Reproduce exactly the lines beginning with the line that contains "Give me SVG" and ending at the final line of the material below.
*** Raw data
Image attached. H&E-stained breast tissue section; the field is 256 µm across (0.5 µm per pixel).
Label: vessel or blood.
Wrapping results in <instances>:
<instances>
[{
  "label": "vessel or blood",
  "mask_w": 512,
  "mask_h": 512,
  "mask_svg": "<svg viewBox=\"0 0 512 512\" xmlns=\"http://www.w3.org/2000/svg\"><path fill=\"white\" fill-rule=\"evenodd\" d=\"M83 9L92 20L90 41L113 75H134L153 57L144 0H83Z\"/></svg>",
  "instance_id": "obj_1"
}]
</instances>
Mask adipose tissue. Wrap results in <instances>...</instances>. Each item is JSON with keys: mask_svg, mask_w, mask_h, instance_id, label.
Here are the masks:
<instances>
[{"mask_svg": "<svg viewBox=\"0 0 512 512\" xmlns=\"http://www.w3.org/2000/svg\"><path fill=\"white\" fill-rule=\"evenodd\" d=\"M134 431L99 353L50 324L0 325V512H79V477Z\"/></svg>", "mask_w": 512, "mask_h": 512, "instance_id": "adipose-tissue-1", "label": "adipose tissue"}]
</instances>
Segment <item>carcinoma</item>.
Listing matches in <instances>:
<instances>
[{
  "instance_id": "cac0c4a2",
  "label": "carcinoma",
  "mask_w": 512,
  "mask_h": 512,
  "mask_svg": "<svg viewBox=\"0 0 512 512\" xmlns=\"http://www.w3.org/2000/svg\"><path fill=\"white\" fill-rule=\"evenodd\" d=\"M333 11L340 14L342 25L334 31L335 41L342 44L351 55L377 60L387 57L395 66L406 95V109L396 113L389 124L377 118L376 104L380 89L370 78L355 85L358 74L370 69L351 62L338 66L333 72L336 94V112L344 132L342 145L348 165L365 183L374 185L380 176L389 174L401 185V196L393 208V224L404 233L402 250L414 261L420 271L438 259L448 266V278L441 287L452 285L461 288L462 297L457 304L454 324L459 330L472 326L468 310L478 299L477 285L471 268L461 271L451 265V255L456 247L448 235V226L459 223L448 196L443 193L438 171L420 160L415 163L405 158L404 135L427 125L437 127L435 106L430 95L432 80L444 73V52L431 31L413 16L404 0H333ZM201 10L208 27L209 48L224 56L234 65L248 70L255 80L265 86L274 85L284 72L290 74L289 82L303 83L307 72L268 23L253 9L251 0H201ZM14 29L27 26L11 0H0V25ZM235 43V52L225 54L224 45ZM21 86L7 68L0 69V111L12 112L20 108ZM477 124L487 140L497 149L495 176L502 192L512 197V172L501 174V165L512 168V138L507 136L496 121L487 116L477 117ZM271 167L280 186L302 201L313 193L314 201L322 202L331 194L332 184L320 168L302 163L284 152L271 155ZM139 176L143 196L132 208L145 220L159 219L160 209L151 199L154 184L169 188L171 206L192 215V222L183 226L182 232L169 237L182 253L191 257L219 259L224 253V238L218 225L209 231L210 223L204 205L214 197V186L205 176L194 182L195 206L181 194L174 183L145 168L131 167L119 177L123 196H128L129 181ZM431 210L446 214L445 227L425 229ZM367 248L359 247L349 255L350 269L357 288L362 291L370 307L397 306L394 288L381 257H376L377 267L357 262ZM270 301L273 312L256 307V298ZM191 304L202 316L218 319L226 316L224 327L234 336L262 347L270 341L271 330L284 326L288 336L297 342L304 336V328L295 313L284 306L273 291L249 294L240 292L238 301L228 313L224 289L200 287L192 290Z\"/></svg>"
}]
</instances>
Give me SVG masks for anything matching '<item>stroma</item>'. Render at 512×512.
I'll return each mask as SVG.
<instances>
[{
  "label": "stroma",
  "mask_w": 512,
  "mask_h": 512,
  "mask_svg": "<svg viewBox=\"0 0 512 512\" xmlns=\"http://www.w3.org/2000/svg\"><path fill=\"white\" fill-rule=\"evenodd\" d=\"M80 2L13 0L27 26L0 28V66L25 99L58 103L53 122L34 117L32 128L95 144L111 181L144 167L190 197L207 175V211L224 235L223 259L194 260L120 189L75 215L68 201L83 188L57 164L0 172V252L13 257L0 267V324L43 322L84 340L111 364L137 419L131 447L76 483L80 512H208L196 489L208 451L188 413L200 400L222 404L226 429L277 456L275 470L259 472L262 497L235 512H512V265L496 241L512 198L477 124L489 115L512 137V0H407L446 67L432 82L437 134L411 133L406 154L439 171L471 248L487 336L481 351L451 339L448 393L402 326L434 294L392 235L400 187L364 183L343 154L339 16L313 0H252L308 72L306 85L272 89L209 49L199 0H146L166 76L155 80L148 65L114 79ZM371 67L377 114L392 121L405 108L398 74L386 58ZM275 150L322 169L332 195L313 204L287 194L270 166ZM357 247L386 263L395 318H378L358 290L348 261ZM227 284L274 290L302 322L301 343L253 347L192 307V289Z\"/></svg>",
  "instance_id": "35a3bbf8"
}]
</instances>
******
| Result below |
Give me SVG masks for anything matching '<item>stroma</item>'. Render at 512×512.
I'll return each mask as SVG.
<instances>
[{
  "label": "stroma",
  "mask_w": 512,
  "mask_h": 512,
  "mask_svg": "<svg viewBox=\"0 0 512 512\" xmlns=\"http://www.w3.org/2000/svg\"><path fill=\"white\" fill-rule=\"evenodd\" d=\"M80 2L13 0L27 26L0 28V66L25 99L58 103L53 122L34 117L32 128L95 144L111 181L144 167L190 197L207 175V211L224 235L223 259L194 260L120 189L75 215L68 201L83 188L57 164L0 172V252L13 257L0 267V324L43 322L84 340L111 364L137 419L131 447L76 483L80 512H208L196 489L208 451L188 413L200 400L222 404L226 429L277 456L275 470L259 472L262 497L235 512H512V265L496 241L512 198L477 124L489 115L512 137V0H407L446 67L432 82L437 134L411 133L406 154L439 171L471 248L487 336L481 351L451 339L448 393L402 326L434 294L392 235L400 187L364 183L343 154L339 16L313 0H252L308 72L306 85L272 89L209 49L199 0H146L166 76L155 80L148 65L114 79ZM371 67L377 114L392 121L405 108L398 74L386 58ZM275 150L322 169L332 195L313 204L287 194L270 166ZM357 247L386 263L395 318H378L358 290L348 261ZM227 284L274 290L302 322L301 343L253 347L192 307V289Z\"/></svg>",
  "instance_id": "35a3bbf8"
}]
</instances>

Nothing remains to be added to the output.